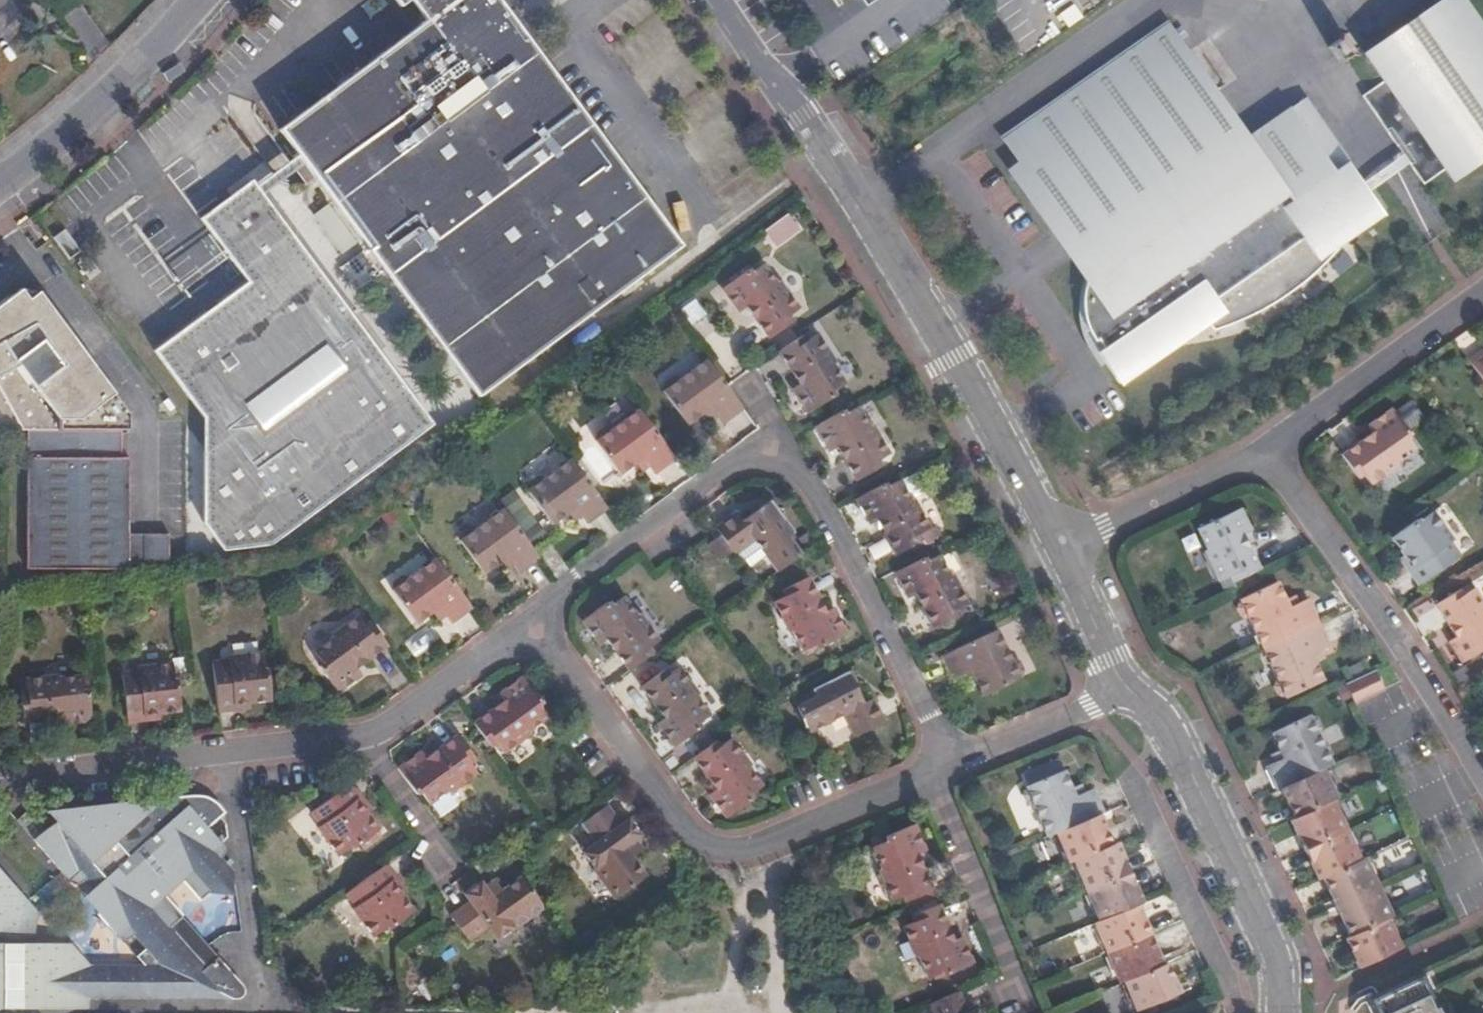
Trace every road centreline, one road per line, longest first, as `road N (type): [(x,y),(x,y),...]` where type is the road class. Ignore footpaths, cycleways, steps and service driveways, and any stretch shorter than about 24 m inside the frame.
road 1 (residential): [(714,0),(857,206),(1056,547)]
road 2 (residential): [(1056,547),(1122,694),(1157,717),(1175,744),(1271,951),(1276,1012)]
road 3 (residential): [(531,633),(703,848),(763,845),(924,776)]
road 4 (residential): [(1264,448),(1482,775)]
road 5 (residential): [(924,776),(945,767),(802,476),(788,463)]
road 6 (residential): [(356,739),(0,779)]
road 7 (residential): [(788,463),(742,464),(565,587),(531,633)]
road 8 (residential): [(0,183),(56,140),(198,0)]
road 9 (residential): [(1264,448),(1482,297)]
road 10 (residential): [(924,776),(1011,982),(1012,1004)]
road 11 (residential): [(1056,547),(1264,448)]
road 12 (residential): [(531,633),(500,644),(392,724),(356,739)]
road 13 (residential): [(450,872),(356,739)]
road 14 (residential): [(726,351),(787,438),(788,463)]

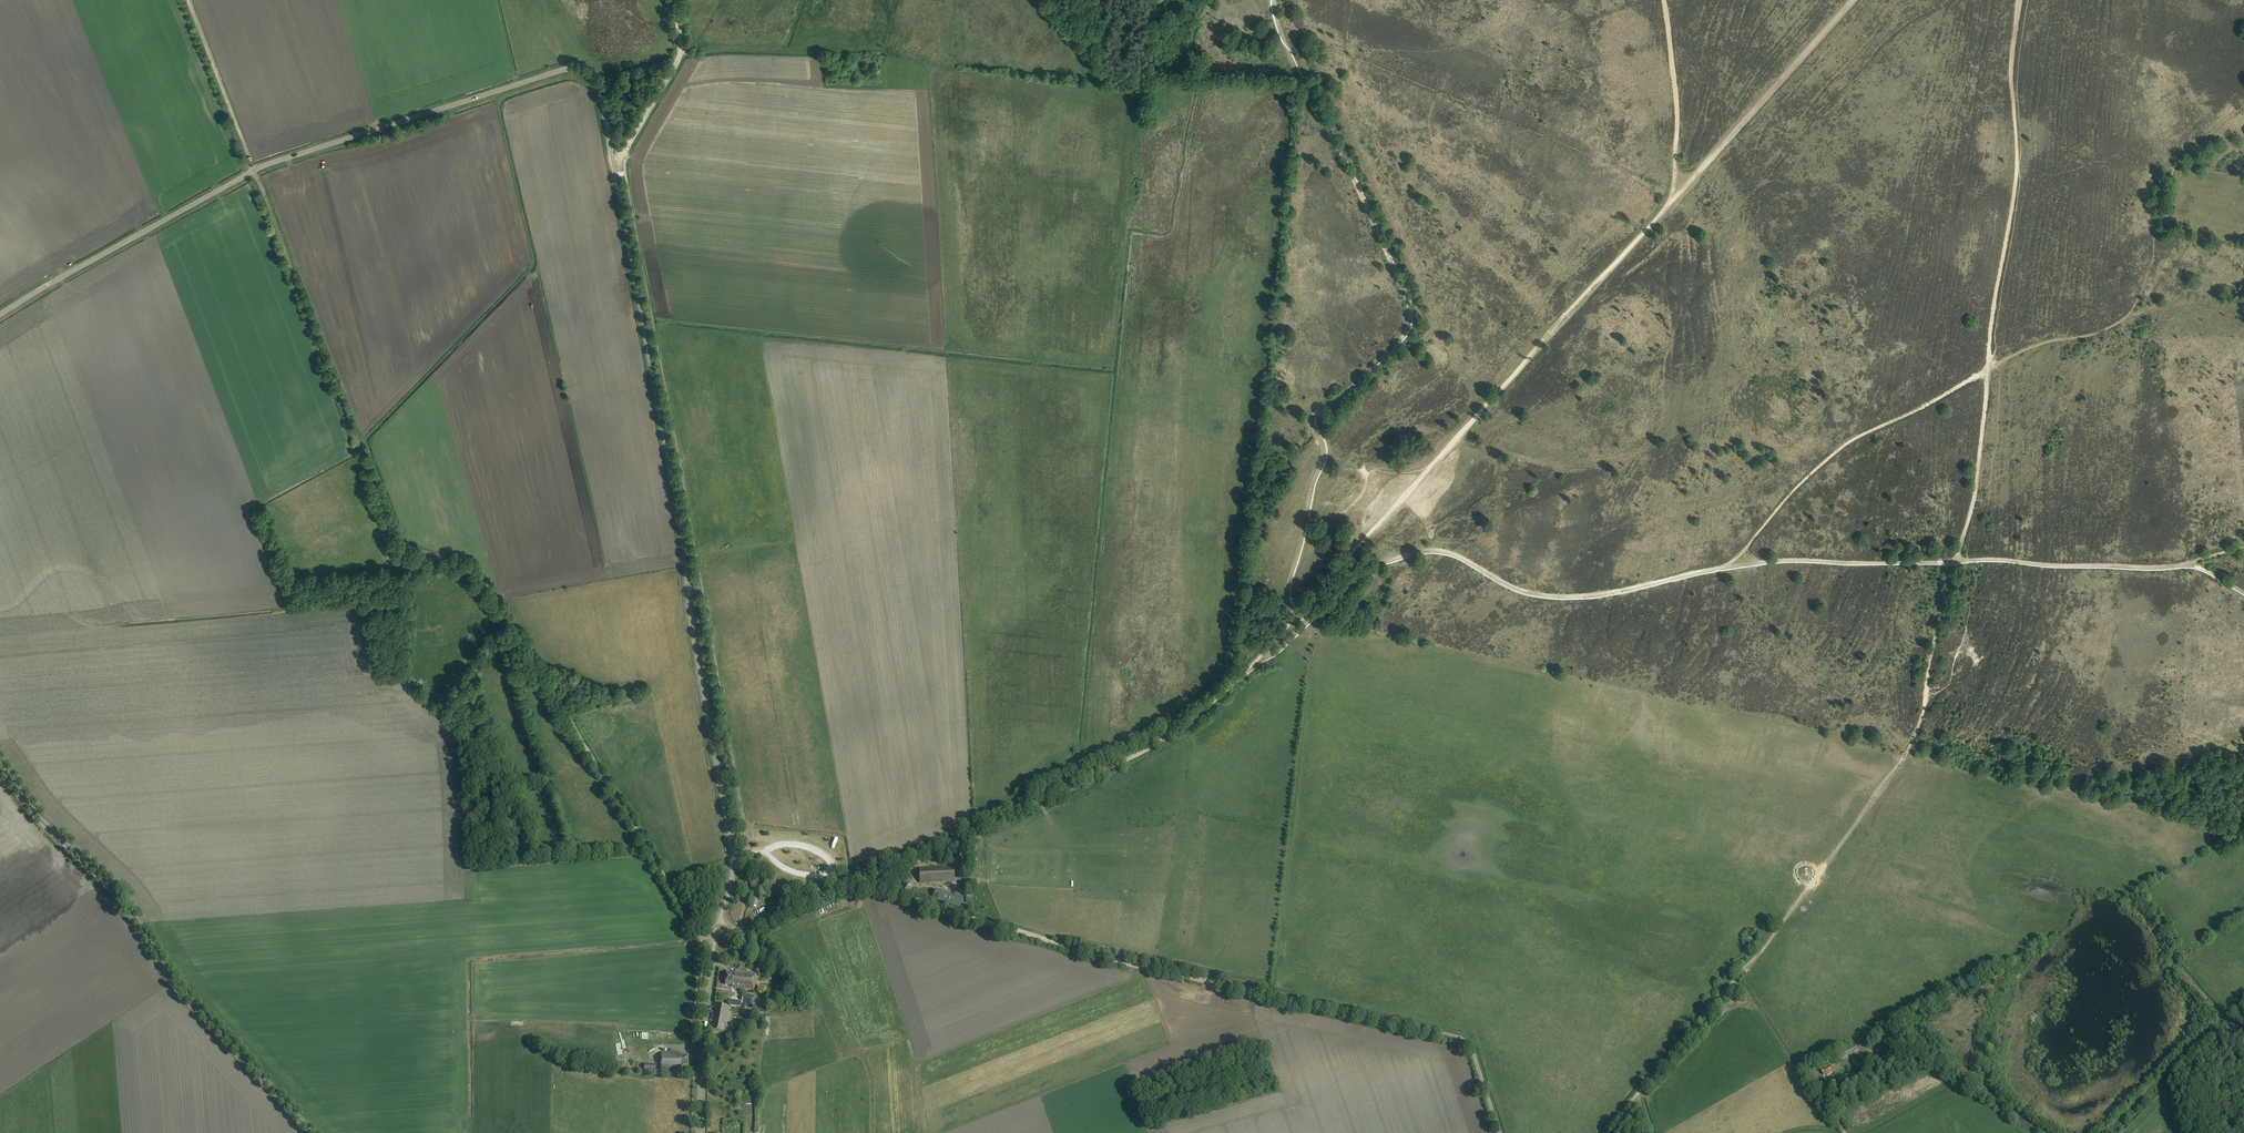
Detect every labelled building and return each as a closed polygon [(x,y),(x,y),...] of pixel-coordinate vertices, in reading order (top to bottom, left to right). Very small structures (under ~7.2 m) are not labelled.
[(953,867),(919,868),(920,883),(954,881),(953,867)] [(764,898),(773,900),(777,878),(768,877),(764,898)] [(754,880),(750,908),(758,909),(762,881),(754,880)] [(907,883),(903,883),(904,891),(908,891),(912,890),(911,883),(907,883)] [(954,895),(936,889),(932,899),(960,907),(964,897),(955,894),(954,895)] [(734,988),(740,988),(740,981),(743,981),(743,975),(741,975),(742,972),(736,971),(733,973),(726,972),(725,984),(732,985),(731,986),(735,987),(734,988)] [(740,981),(740,988),(754,990),(756,973),(742,972),(741,975),(743,975),(743,981),(740,981)] [(754,996),(742,995),(742,1003),(754,1004),(754,996)] [(729,1006),(714,1004),(711,1021),(711,1023),(712,1023),(711,1031),(722,1033),(724,1024),(725,1024),(729,1006)] [(1891,1041),(1895,1049),(1905,1043),(1901,1036),(1891,1041)] [(1856,1051),(1853,1047),(1846,1050),(1848,1055),(1856,1051)] [(679,1053),(662,1053),(661,1068),(682,1068),(682,1067),(688,1067),(688,1056),(682,1056),(679,1053)] [(1834,1072),(1829,1062),(1820,1067),(1824,1076),(1827,1074),(1827,1076),(1834,1072)]
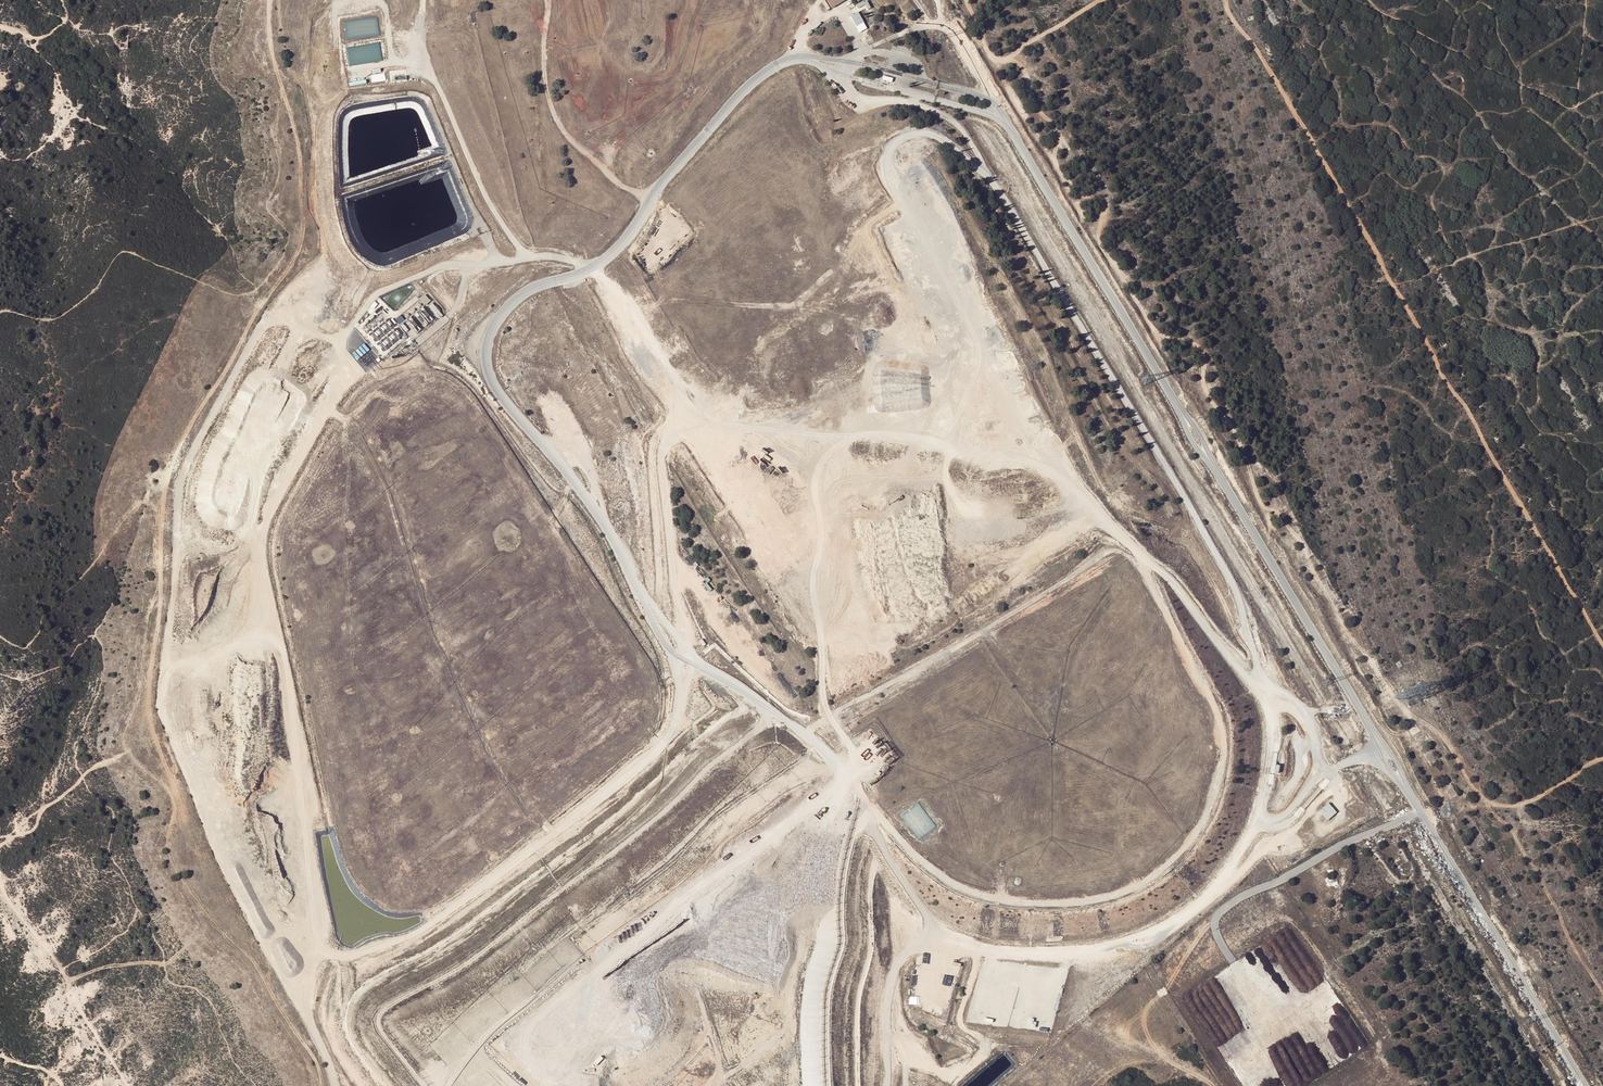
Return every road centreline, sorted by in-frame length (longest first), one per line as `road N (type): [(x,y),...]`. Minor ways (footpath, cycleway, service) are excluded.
road 1 (track): [(547,255),(448,264),(368,303),(344,339),(339,375),(266,524),(262,551),(329,954),(432,924),(649,759),(673,726),(687,640),(662,462),(677,393),(673,374),(594,267)]
road 2 (unclassified): [(1585,1085),(1003,119)]
road 3 (track): [(804,735),(1104,555),(1115,550),(1147,562),(1219,717),(1223,747),(1202,824),(1158,873),(1073,902),(981,895),(920,859),(865,802)]
road 4 (track): [(1413,717),(1351,639),(1296,535),(1260,503),(1237,438),(1204,387),(1201,349),(1154,330),(1101,246),(1103,207),(1068,183),(1054,157),(1054,128),(1025,71),(1007,58)]
road 5 (track): [(1602,643),(1271,69),(1223,0)]
road 6 (track): [(861,792),(849,743),(823,696),(811,584),(823,537),(819,468),(842,444),(870,435),(1060,471)]
road 7 (track): [(279,79),(298,140),(304,239),(176,451),(160,580)]
road 8 (track): [(419,44),(484,196),(521,251),(589,269)]
road 9 (track): [(1602,759),(1537,797),(1505,805),(1477,790),(1420,717),(1364,715)]
road 10 (track): [(1212,894),(1289,834),(1335,785),(1300,711),(1269,693)]
road 11 (track): [(548,0),(544,80),(553,115),(606,173),(650,201)]
road 12 (track): [(1214,1085),(1183,1059),(1085,1025),(1015,1085)]
road 13 (track): [(1602,992),(1513,832),(1481,794)]
road 14 (track): [(673,374),(709,418),(859,436)]
road 15 (track): [(905,1061),(949,1074),(981,1058),(980,1040),(960,1014),(982,945)]
road 16 (track): [(1102,0),(995,59),(968,0)]
road 17 (track): [(887,1085),(889,986),(895,968),(935,926)]
road 18 (track): [(319,926),(306,998),(337,1085)]
road 19 (track): [(1381,745),(1320,774),(1285,815),(1258,817)]
road 20 (track): [(373,0),(386,15),(392,59),(400,61),(416,51),(424,0)]
road 21 (unclassified): [(1003,119),(979,94),(891,71)]
road 22 (track): [(933,0),(995,105)]
road 23 (unclassified): [(886,87),(1003,119)]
- - - -
**Your assignment:**
Print the material above once more, exactly, minus the pictures.

**Solution below:**
Trace every road centreline, one road per line, longest first, as `road N (type): [(x,y),(x,y),...]` where type is the road class. Ignore footpaths, cycleways, steps and service driveways, and any stretch shorter than about 24 m inside the frame.
road 1 (residential): [(714,0),(857,206),(1056,547)]
road 2 (residential): [(1056,547),(1122,694),(1157,717),(1175,744),(1271,951),(1276,1012)]
road 3 (residential): [(531,633),(703,848),(763,845),(924,776)]
road 4 (residential): [(1264,448),(1482,775)]
road 5 (residential): [(924,776),(945,767),(802,476),(788,463)]
road 6 (residential): [(356,739),(0,779)]
road 7 (residential): [(788,463),(742,464),(565,587),(531,633)]
road 8 (residential): [(0,183),(56,140),(198,0)]
road 9 (residential): [(1264,448),(1482,297)]
road 10 (residential): [(924,776),(1011,982),(1012,1004)]
road 11 (residential): [(1056,547),(1264,448)]
road 12 (residential): [(531,633),(500,644),(392,724),(356,739)]
road 13 (residential): [(450,872),(356,739)]
road 14 (residential): [(726,351),(787,438),(788,463)]

Detect every labelled building and return each as a closed polygon [(x,y),(x,y),...] of pixel-coordinate vertices, in reading order (top to bottom, left to right). Very small structures (under ~7.2 m) are not labelled.
[(953,867),(919,868),(920,883),(954,881),(953,867)] [(764,898),(773,900),(777,878),(768,877),(764,898)] [(754,880),(750,908),(758,909),(762,881),(754,880)] [(907,883),(903,883),(904,891),(908,891),(912,890),(911,883),(907,883)] [(954,895),(936,889),(932,899),(960,907),(964,897),(955,894),(954,895)] [(734,988),(740,988),(740,981),(743,981),(743,975),(741,975),(742,972),(736,971),(733,973),(726,972),(725,984),(732,985),(731,986),(735,987),(734,988)] [(740,981),(740,988),(754,990),(756,973),(742,972),(741,975),(743,975),(743,981),(740,981)] [(754,996),(742,995),(742,1003),(754,1004),(754,996)] [(729,1006),(714,1004),(711,1021),(711,1023),(712,1023),(711,1031),(722,1033),(724,1024),(725,1024),(729,1006)] [(1891,1041),(1895,1049),(1905,1043),(1901,1036),(1891,1041)] [(1856,1051),(1853,1047),(1846,1050),(1848,1055),(1856,1051)] [(679,1053),(662,1053),(661,1068),(682,1068),(682,1067),(688,1067),(688,1056),(682,1056),(679,1053)] [(1834,1072),(1829,1062),(1820,1067),(1824,1076),(1827,1074),(1827,1076),(1834,1072)]
Return every road centreline, sorted by in-frame length (longest first), one per line as `road N (type): [(x,y),...]`. Minor ways (footpath, cycleway, service) are excluded.
road 1 (track): [(547,255),(448,264),(368,303),(344,339),(339,375),(266,524),(262,551),(329,954),(432,924),(649,759),(673,726),(687,640),(662,462),(677,393),(673,374),(594,267)]
road 2 (unclassified): [(1585,1085),(1003,119)]
road 3 (track): [(804,735),(1104,555),(1115,550),(1147,562),(1219,717),(1223,747),(1202,824),(1158,873),(1073,902),(981,895),(920,859),(865,802)]
road 4 (track): [(1413,717),(1351,639),(1296,535),(1260,503),(1237,438),(1204,387),(1201,349),(1154,330),(1101,246),(1103,207),(1068,183),(1054,157),(1054,128),(1025,71),(1007,58)]
road 5 (track): [(1602,643),(1271,69),(1223,0)]
road 6 (track): [(861,792),(849,743),(823,696),(811,584),(823,537),(819,468),(842,444),(870,435),(1060,471)]
road 7 (track): [(279,79),(298,140),(304,239),(176,451),(160,580)]
road 8 (track): [(419,44),(484,196),(521,251),(589,269)]
road 9 (track): [(1602,759),(1537,797),(1505,805),(1477,790),(1420,717),(1364,715)]
road 10 (track): [(1212,894),(1289,834),(1335,785),(1300,711),(1269,693)]
road 11 (track): [(548,0),(544,80),(553,115),(606,173),(650,201)]
road 12 (track): [(1214,1085),(1183,1059),(1085,1025),(1015,1085)]
road 13 (track): [(1602,992),(1513,832),(1481,794)]
road 14 (track): [(673,374),(709,418),(859,436)]
road 15 (track): [(905,1061),(949,1074),(981,1058),(980,1040),(960,1014),(982,945)]
road 16 (track): [(1102,0),(995,59),(968,0)]
road 17 (track): [(887,1085),(889,986),(895,968),(935,926)]
road 18 (track): [(319,926),(306,998),(337,1085)]
road 19 (track): [(1381,745),(1320,774),(1285,815),(1258,817)]
road 20 (track): [(373,0),(386,15),(392,59),(400,61),(416,51),(424,0)]
road 21 (unclassified): [(1003,119),(979,94),(891,71)]
road 22 (track): [(933,0),(995,105)]
road 23 (unclassified): [(886,87),(1003,119)]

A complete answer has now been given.